Exercise prompt:
Restate all the data word for word and omit the pictures.

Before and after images
=-=-=-=-=

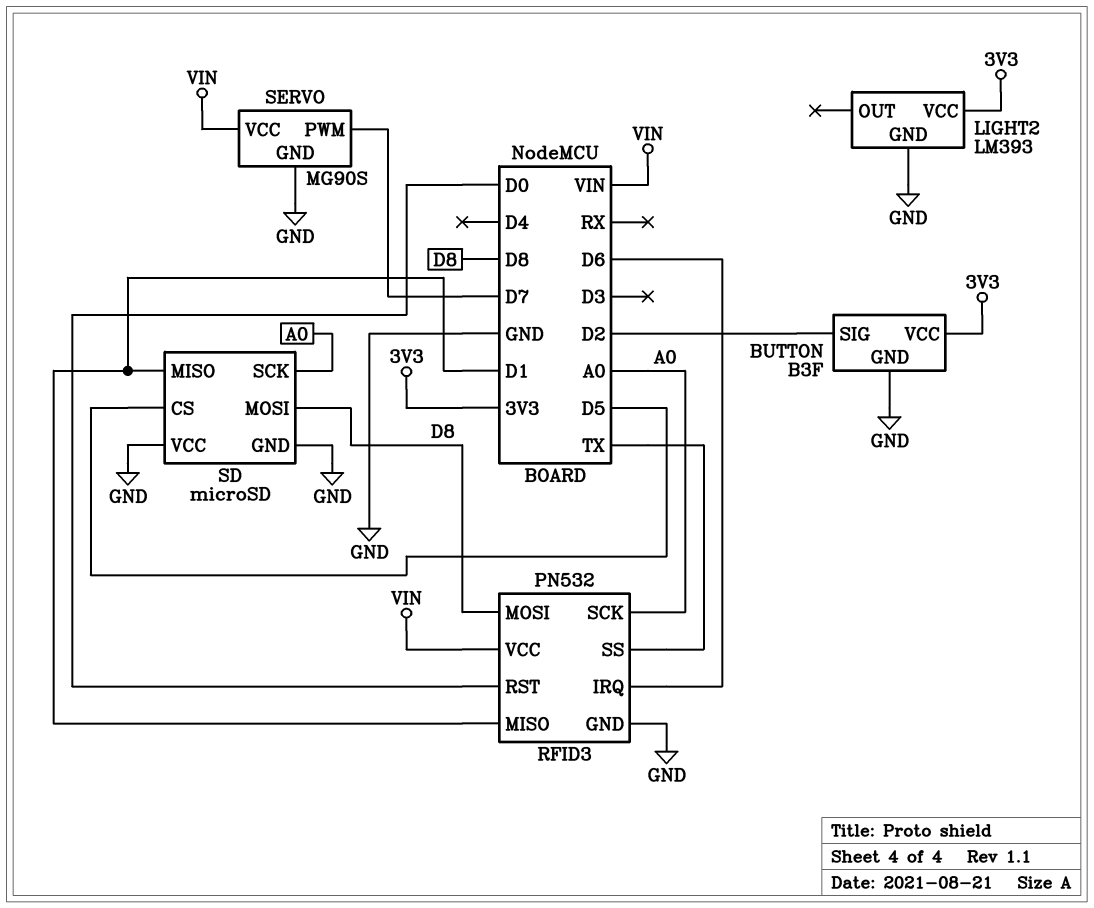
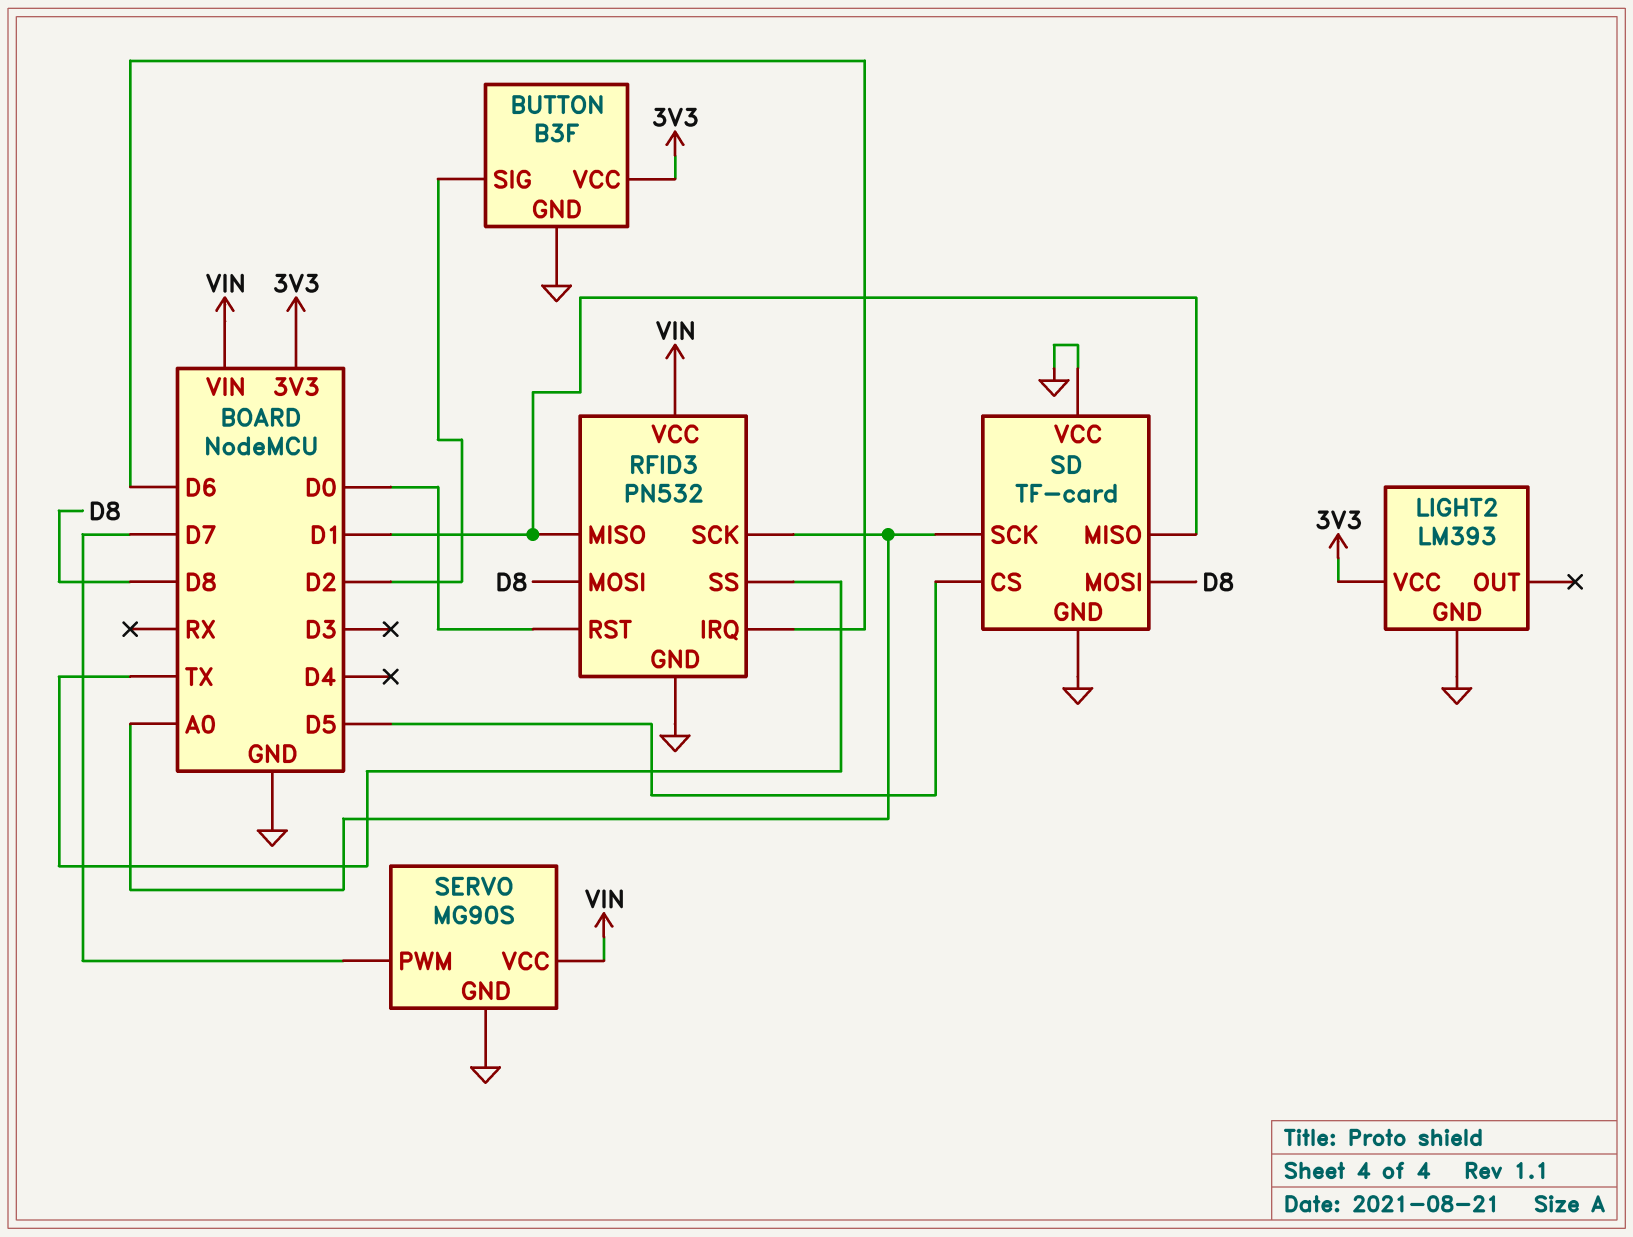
SD: microSD -> TF-card

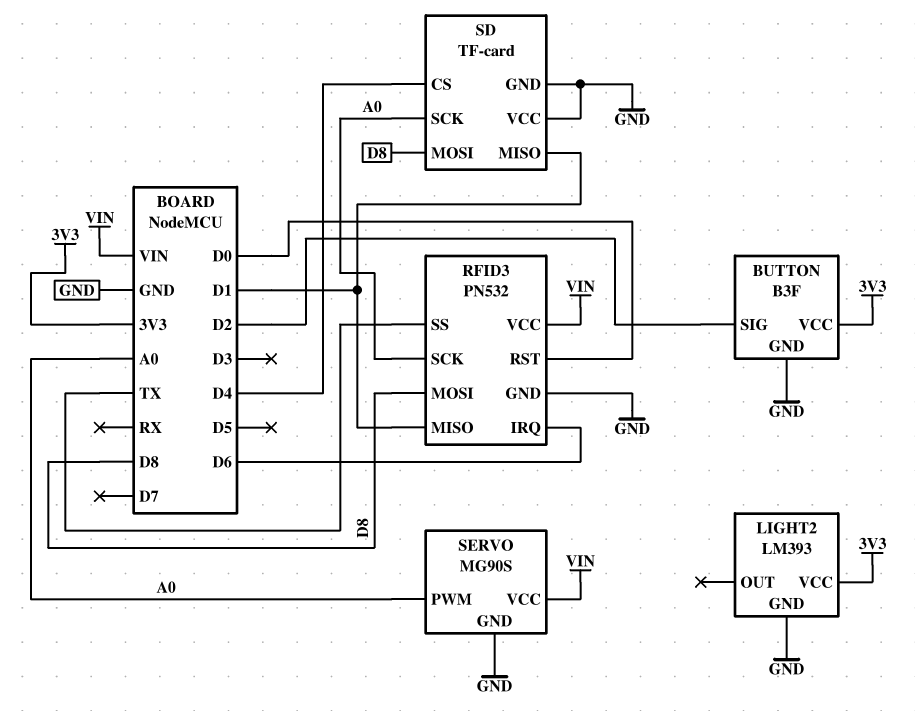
SD pin CS: D5 -> D4
SERVO pin PWM: D7 -> A0

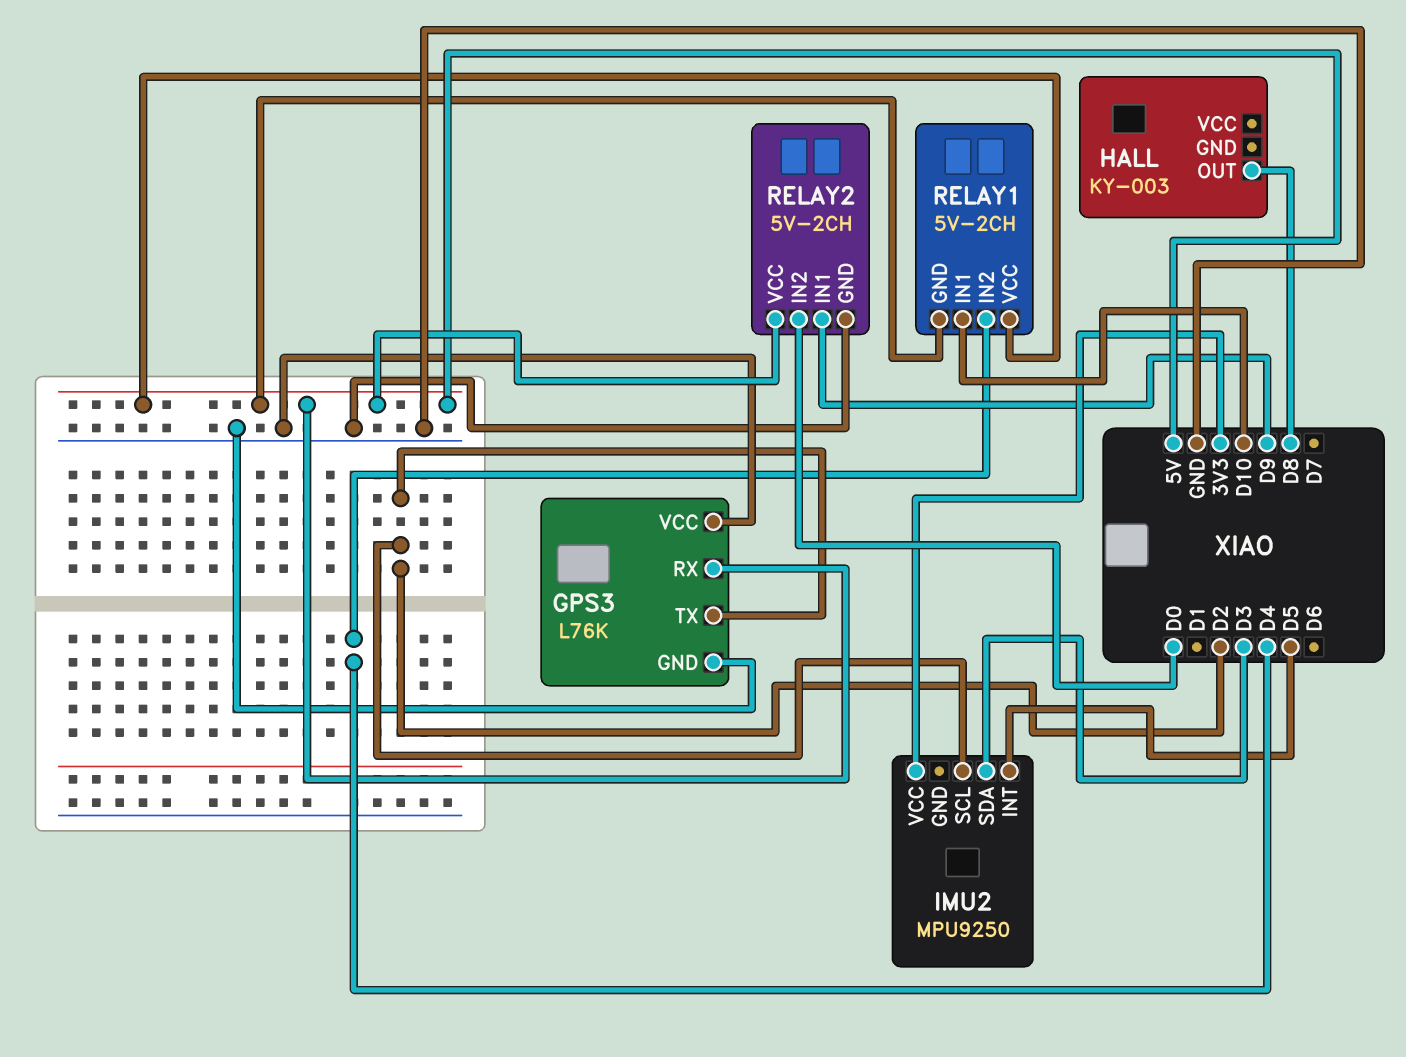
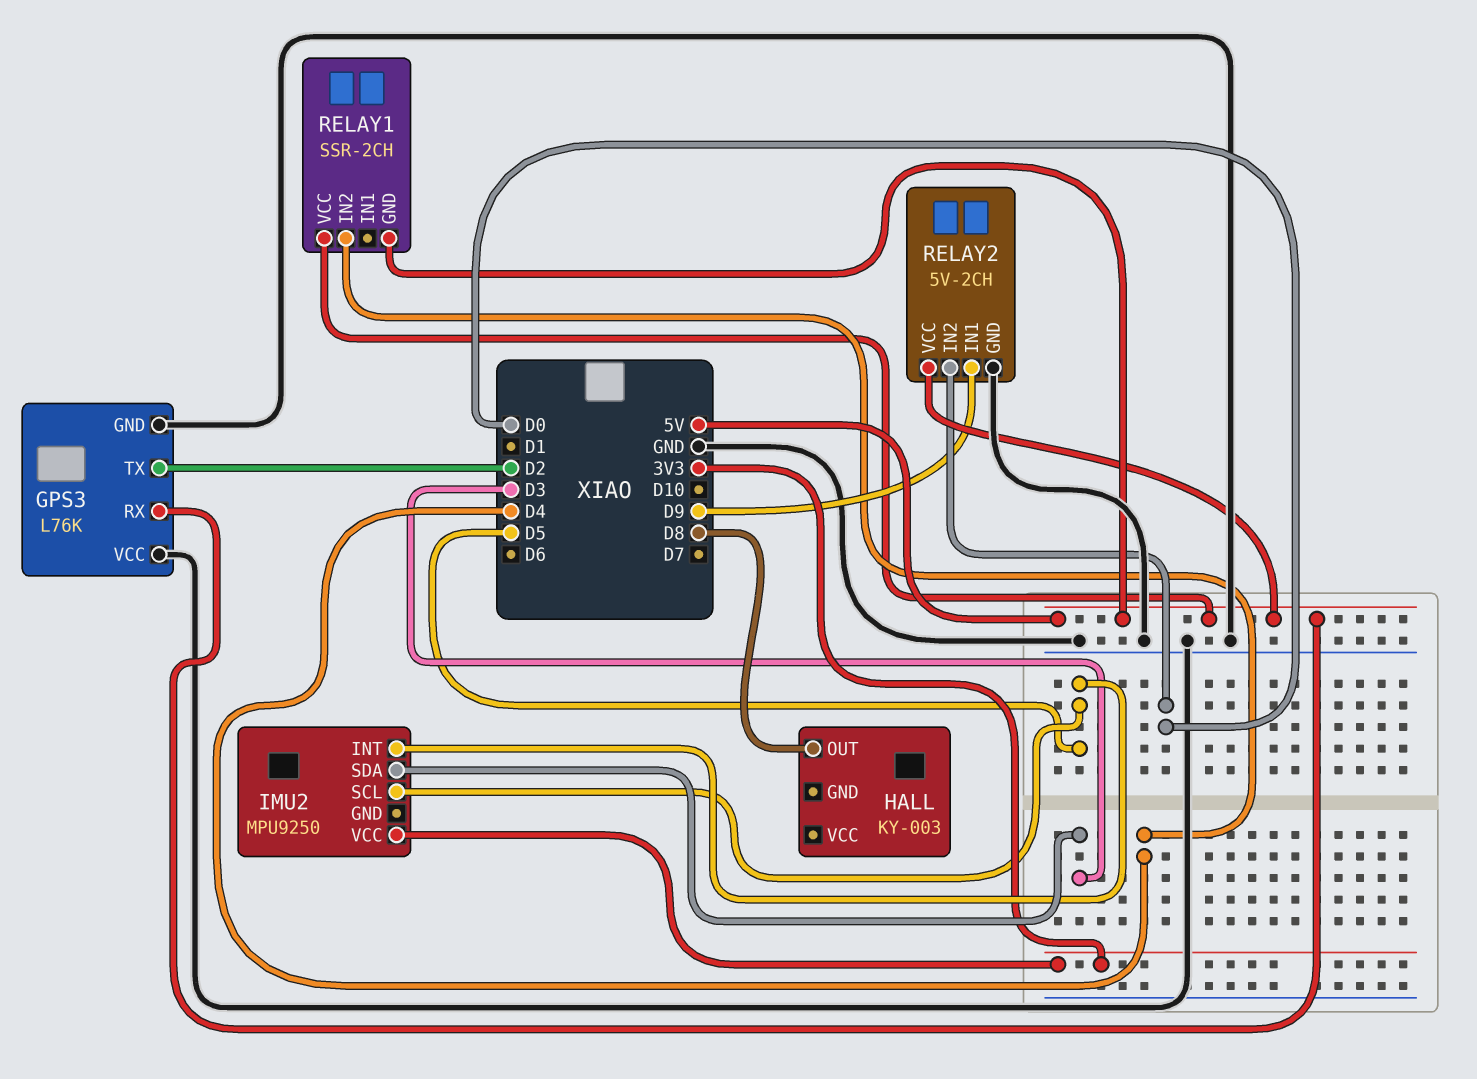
IMU2 pin SCL: D2 -> D5
RELAY1: 5V-2CH -> SSR-2CH
RELAY1 pin IN1: D10 -> none

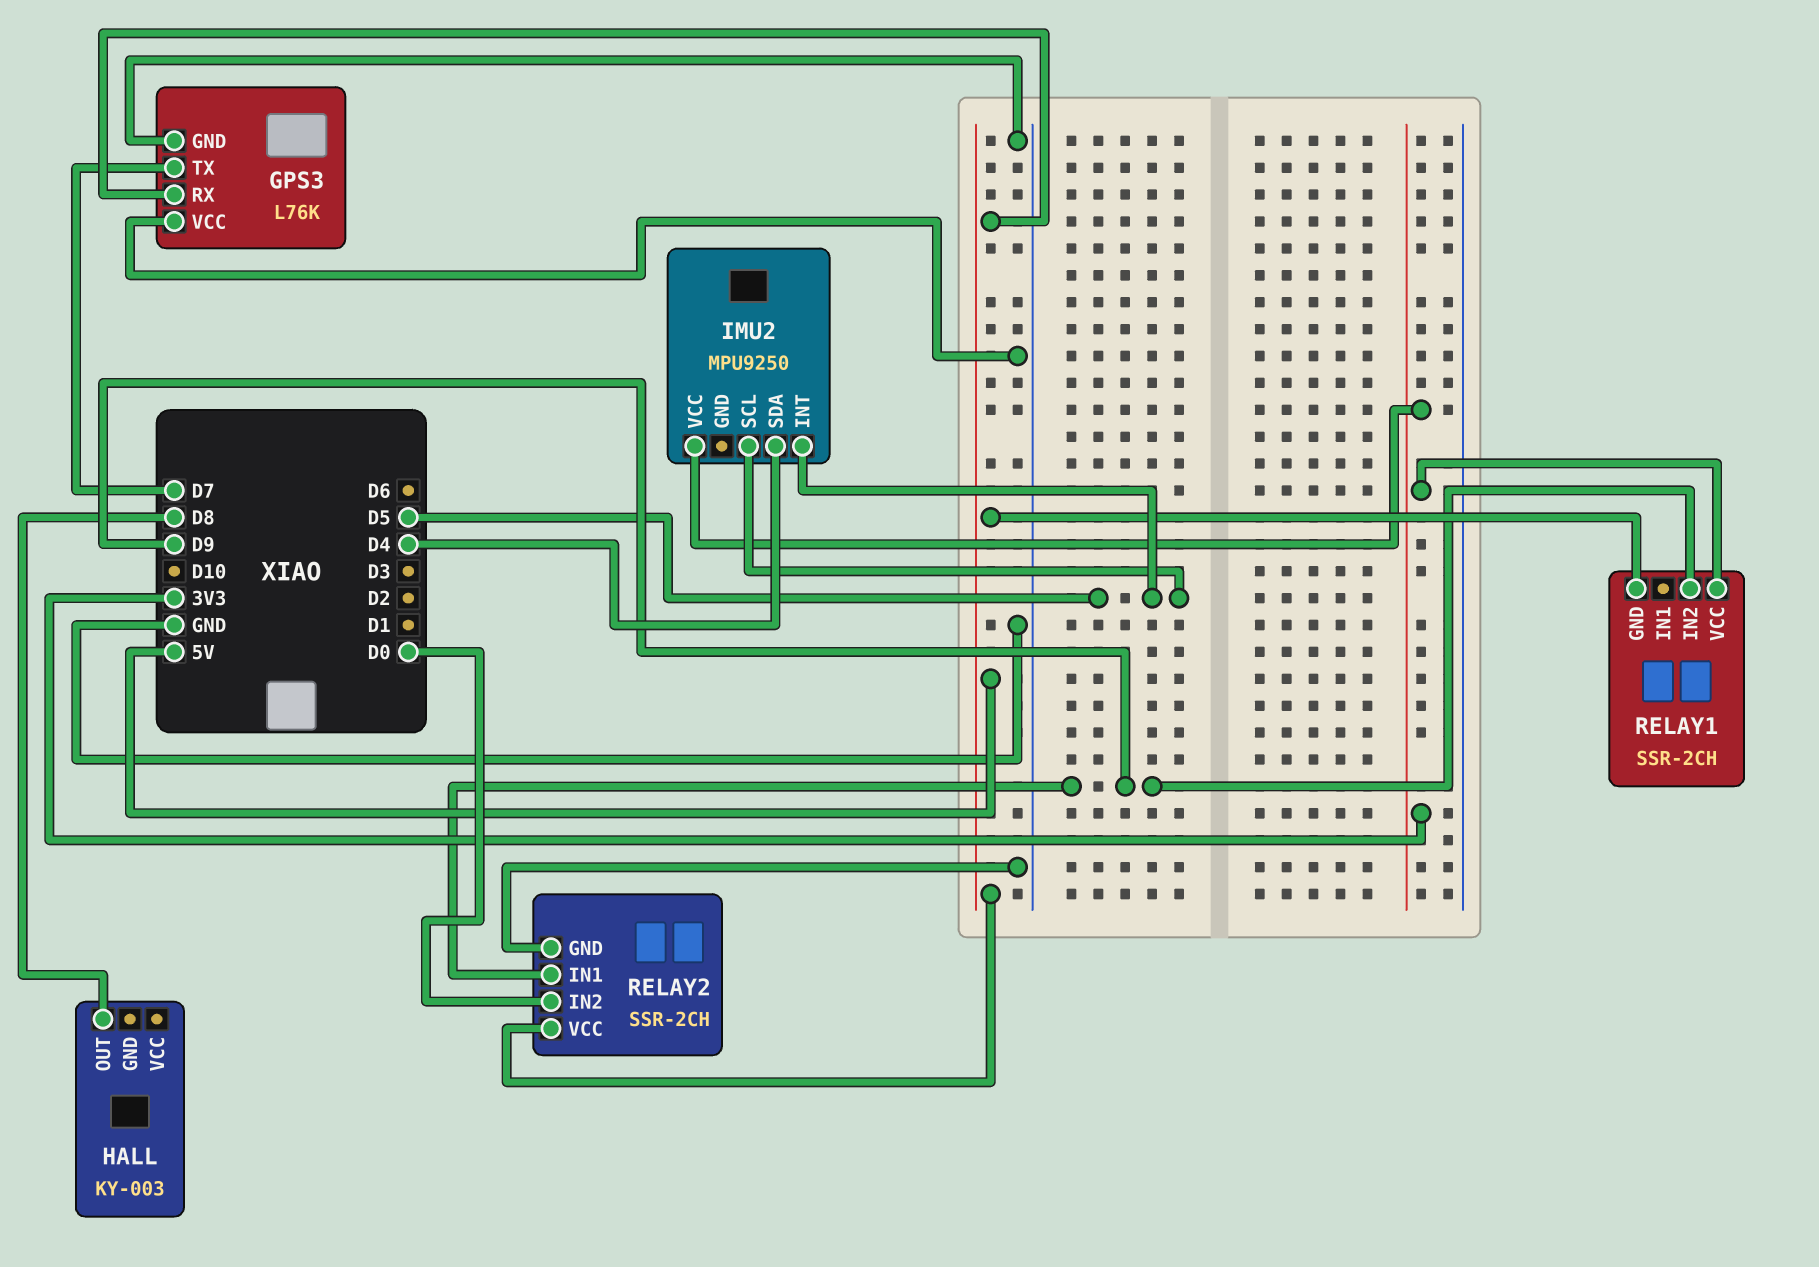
GPS3 pin TX: D2 -> D7
IMU2 pin SDA: D3 -> D4
RELAY1 pin IN2: D4 -> D9
RELAY1 pin VCC: 5V -> 3V3
RELAY2: 5V-2CH -> SSR-2CH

=-=-=-=-=

Finished exercise:
SD: microSD -> TF-card

SD pin CS: D5 -> D4
SERVO pin PWM: D7 -> A0

IMU2 pin SCL: D2 -> D5
RELAY1: 5V-2CH -> SSR-2CH
RELAY1 pin IN1: D10 -> none

GPS3 pin TX: D2 -> D7
IMU2 pin SDA: D3 -> D4
RELAY1 pin IN2: D4 -> D9
RELAY1 pin VCC: 5V -> 3V3
RELAY2: 5V-2CH -> SSR-2CH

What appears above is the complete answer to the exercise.